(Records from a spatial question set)
========================================
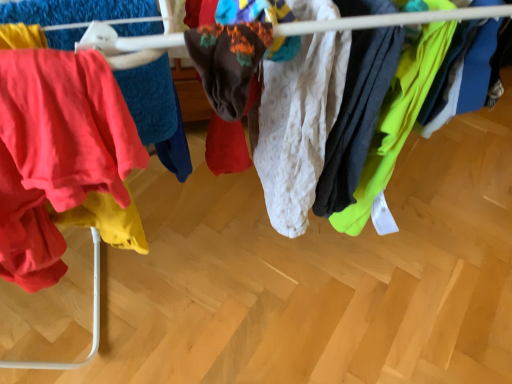
Question: In which direction should I rotate to look at white textured fabric at center, positioned as the 1th clothing in right-to-left order?

Choices:
 (A) right
 (B) left

Answer: (A)

Question: Could you tell me if white textured fabric at center, which appears as the 1th clothing when viewed from the left, is facing white textured fabric at center, the second clothing from the left?

Choices:
 (A) yes
 (B) no

Answer: (A)

Question: Could white textured fabric at center, positioned as the 1th clothing in right-to-left order, be considered to be inside white textured fabric at center, which appears as the 1th clothing when viewed from the left?

Choices:
 (A) no
 (B) yes

Answer: (A)

Question: Is white textured fabric at center, which appears as the 1th clothing when viewed from the left, to the left of white textured fabric at center, positioned as the 1th clothing in right-to-left order, from the viewer's perspective?

Choices:
 (A) no
 (B) yes

Answer: (B)

Question: Is there a large distance between white textured fabric at center, which appears as the second clothing when viewed from the right, and white textured fabric at center, the second clothing from the left?

Choices:
 (A) yes
 (B) no

Answer: (B)

Question: Is white textured fabric at center, which appears as the second clothing when viewed from the right, at the right side of white textured fabric at center, positioned as the 1th clothing in right-to-left order?

Choices:
 (A) no
 (B) yes

Answer: (A)

Question: Considering the relative sizes of white textured fabric at center, which appears as the second clothing when viewed from the right, and white textured fabric at center, the second clothing from the left, in the image provided, is white textured fabric at center, which appears as the second clothing when viewed from the right, smaller than white textured fabric at center, the second clothing from the left,?

Choices:
 (A) yes
 (B) no

Answer: (B)

Question: Could you tell me if white textured fabric at center, the second clothing from the left, is turned towards white textured fabric at center, which appears as the 1th clothing when viewed from the left?

Choices:
 (A) yes
 (B) no

Answer: (A)

Question: Considering the relative positions of white textured fabric at center, positioned as the 1th clothing in right-to-left order, and white textured fabric at center, which appears as the second clothing when viewed from the right, in the image provided, is white textured fabric at center, positioned as the 1th clothing in right-to-left order, to the left of white textured fabric at center, which appears as the second clothing when viewed from the right, from the viewer's perspective?

Choices:
 (A) no
 (B) yes

Answer: (A)

Question: Is white textured fabric at center, the second clothing from the left, positioned in front of white textured fabric at center, which appears as the 1th clothing when viewed from the left?

Choices:
 (A) no
 (B) yes

Answer: (A)

Question: From the image's perspective, is white textured fabric at center, the second clothing from the left, located beneath white textured fabric at center, which appears as the second clothing when viewed from the right?

Choices:
 (A) yes
 (B) no

Answer: (A)

Question: From the image's perspective, does white textured fabric at center, positioned as the 1th clothing in right-to-left order, appear higher than white textured fabric at center, which appears as the second clothing when viewed from the right?

Choices:
 (A) yes
 (B) no

Answer: (B)

Question: Can you confirm if white textured fabric at center, positioned as the 1th clothing in right-to-left order, is smaller than white textured fabric at center, which appears as the 1th clothing when viewed from the left?

Choices:
 (A) no
 (B) yes

Answer: (B)

Question: Is white textured fabric at center, positioned as the 1th clothing in right-to-left order, inside the boundaries of white textured fabric at center, which appears as the second clothing when viewed from the right, or outside?

Choices:
 (A) inside
 (B) outside

Answer: (B)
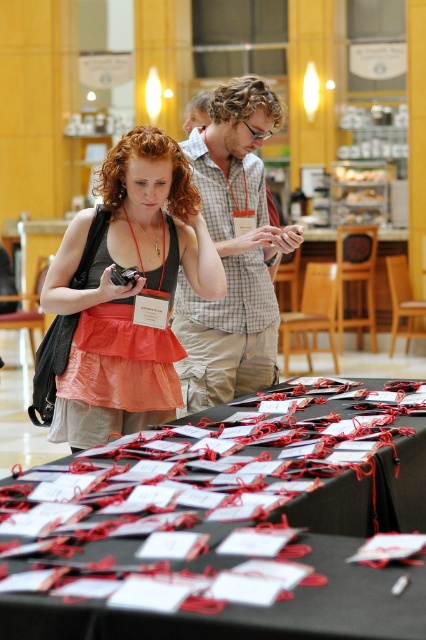
Can you confirm if black paper bag at lower center is shorter than matte black camera at left?

Correct, black paper bag at lower center is not as tall as matte black camera at left.

What do you see at coordinates (219, 536) in the screenshot? I see `black paper bag at lower center` at bounding box center [219, 536].

Who is more forward, [420,440] or [141,170]?

Point [420,440] is more forward.

What are the coordinates of `black paper bag at lower center` in the screenshot? It's located at (219, 536).

Between point (262, 512) and point (233, 161), which one is positioned behind?

Point (233, 161)

Which is above, black paper bag at lower center or checkered fabric shirt at center?

checkered fabric shirt at center

The image size is (426, 640). What are the coordinates of `black paper bag at lower center` in the screenshot? It's located at (219, 536).

The image size is (426, 640). I want to click on black paper bag at lower center, so click(219, 536).

Is matte black camera at left thinner than checkered fabric shirt at center?

In fact, matte black camera at left might be wider than checkered fabric shirt at center.

What do you see at coordinates (129, 291) in the screenshot? The image size is (426, 640). I see `matte black camera at left` at bounding box center [129, 291].

Identify the location of matte black camera at left. (129, 291).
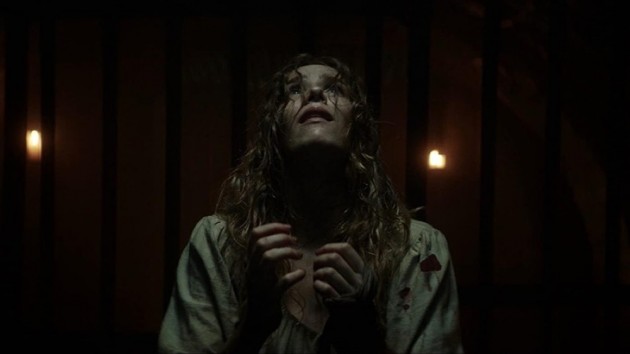
The width and height of the screenshot is (630, 354). Identify the location of light on right side. (438, 159).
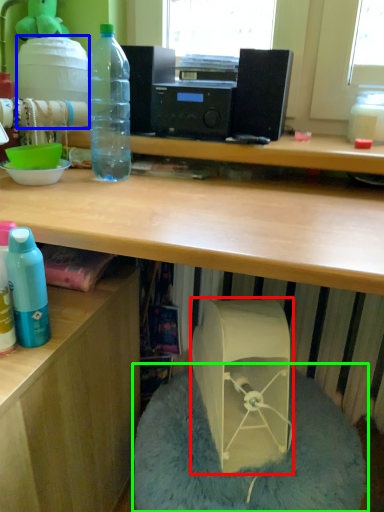
Question: Estimate the real-world distances between objects in this image. Which object is closer to wide (highlighted by a red box), water cooler (highlighted by a blue box) or bean bag chair (highlighted by a green box)?

Choices:
 (A) water cooler
 (B) bean bag chair

Answer: (B)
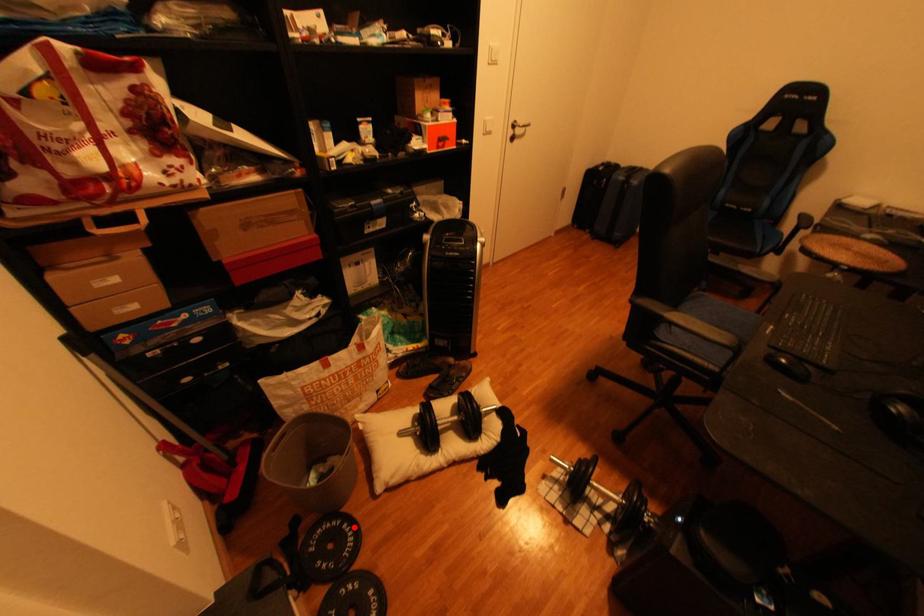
========================================
## [Aim]
Write out the material again with "white textured fabric" changed to "white woven fabric" wherever it occurs, keeping everything else the same. Omit the pictures.

## [Complete output]
Question: In which direction should I rotate to look at white woven fabric at center, positioned as the 1th clothing in right-to-left order?

Choices:
 (A) right
 (B) left

Answer: (A)

Question: Could you tell me if white woven fabric at center, which appears as the 1th clothing when viewed from the left, is facing white woven fabric at center, the second clothing from the left?

Choices:
 (A) yes
 (B) no

Answer: (A)

Question: Could white woven fabric at center, positioned as the 1th clothing in right-to-left order, be considered to be inside white woven fabric at center, which appears as the 1th clothing when viewed from the left?

Choices:
 (A) no
 (B) yes

Answer: (A)

Question: Is white woven fabric at center, which appears as the 1th clothing when viewed from the left, to the left of white woven fabric at center, positioned as the 1th clothing in right-to-left order, from the viewer's perspective?

Choices:
 (A) no
 (B) yes

Answer: (B)

Question: Is there a large distance between white woven fabric at center, which appears as the second clothing when viewed from the right, and white woven fabric at center, the second clothing from the left?

Choices:
 (A) yes
 (B) no

Answer: (B)

Question: Is white woven fabric at center, which appears as the second clothing when viewed from the right, at the right side of white woven fabric at center, positioned as the 1th clothing in right-to-left order?

Choices:
 (A) no
 (B) yes

Answer: (A)

Question: Considering the relative sizes of white woven fabric at center, which appears as the second clothing when viewed from the right, and white woven fabric at center, the second clothing from the left, in the image provided, is white woven fabric at center, which appears as the second clothing when viewed from the right, smaller than white woven fabric at center, the second clothing from the left,?

Choices:
 (A) yes
 (B) no

Answer: (B)

Question: Could you tell me if white woven fabric at center, the second clothing from the left, is turned towards white woven fabric at center, which appears as the 1th clothing when viewed from the left?

Choices:
 (A) yes
 (B) no

Answer: (A)

Question: Considering the relative positions of white woven fabric at center, positioned as the 1th clothing in right-to-left order, and white woven fabric at center, which appears as the second clothing when viewed from the right, in the image provided, is white woven fabric at center, positioned as the 1th clothing in right-to-left order, to the left of white woven fabric at center, which appears as the second clothing when viewed from the right, from the viewer's perspective?

Choices:
 (A) no
 (B) yes

Answer: (A)

Question: Is white woven fabric at center, the second clothing from the left, positioned in front of white woven fabric at center, which appears as the 1th clothing when viewed from the left?

Choices:
 (A) no
 (B) yes

Answer: (A)

Question: From the image's perspective, is white woven fabric at center, the second clothing from the left, located beneath white woven fabric at center, which appears as the second clothing when viewed from the right?

Choices:
 (A) yes
 (B) no

Answer: (A)

Question: From the image's perspective, does white woven fabric at center, positioned as the 1th clothing in right-to-left order, appear higher than white woven fabric at center, which appears as the second clothing when viewed from the right?

Choices:
 (A) yes
 (B) no

Answer: (B)

Question: Can you confirm if white woven fabric at center, positioned as the 1th clothing in right-to-left order, is smaller than white woven fabric at center, which appears as the 1th clothing when viewed from the left?

Choices:
 (A) no
 (B) yes

Answer: (B)

Question: Is white woven fabric at center, positioned as the 1th clothing in right-to-left order, inside the boundaries of white woven fabric at center, which appears as the second clothing when viewed from the right, or outside?

Choices:
 (A) inside
 (B) outside

Answer: (B)
Can you confirm if black paper bag at lower center is shorter than matte black camera at left?

Correct, black paper bag at lower center is not as tall as matte black camera at left.

What do you see at coordinates (219, 536) in the screenshot? I see `black paper bag at lower center` at bounding box center [219, 536].

Who is more forward, [420,440] or [141,170]?

Point [420,440] is more forward.

What are the coordinates of `black paper bag at lower center` in the screenshot? It's located at (219, 536).

Between point (262, 512) and point (233, 161), which one is positioned behind?

Point (233, 161)

Which is above, black paper bag at lower center or checkered fabric shirt at center?

checkered fabric shirt at center

The image size is (426, 640). What are the coordinates of `black paper bag at lower center` in the screenshot? It's located at (219, 536).

The image size is (426, 640). I want to click on black paper bag at lower center, so click(219, 536).

Is matte black camera at left thinner than checkered fabric shirt at center?

In fact, matte black camera at left might be wider than checkered fabric shirt at center.

What do you see at coordinates (129, 291) in the screenshot? The image size is (426, 640). I see `matte black camera at left` at bounding box center [129, 291].

Identify the location of matte black camera at left. (129, 291).
The width and height of the screenshot is (630, 354). Identify the location of light on right side. (438, 159).
Question: Estimate the real-world distances between objects in this image. Which object is closer to wide (highlighted by a red box), water cooler (highlighted by a blue box) or bean bag chair (highlighted by a green box)?

Choices:
 (A) water cooler
 (B) bean bag chair

Answer: (B)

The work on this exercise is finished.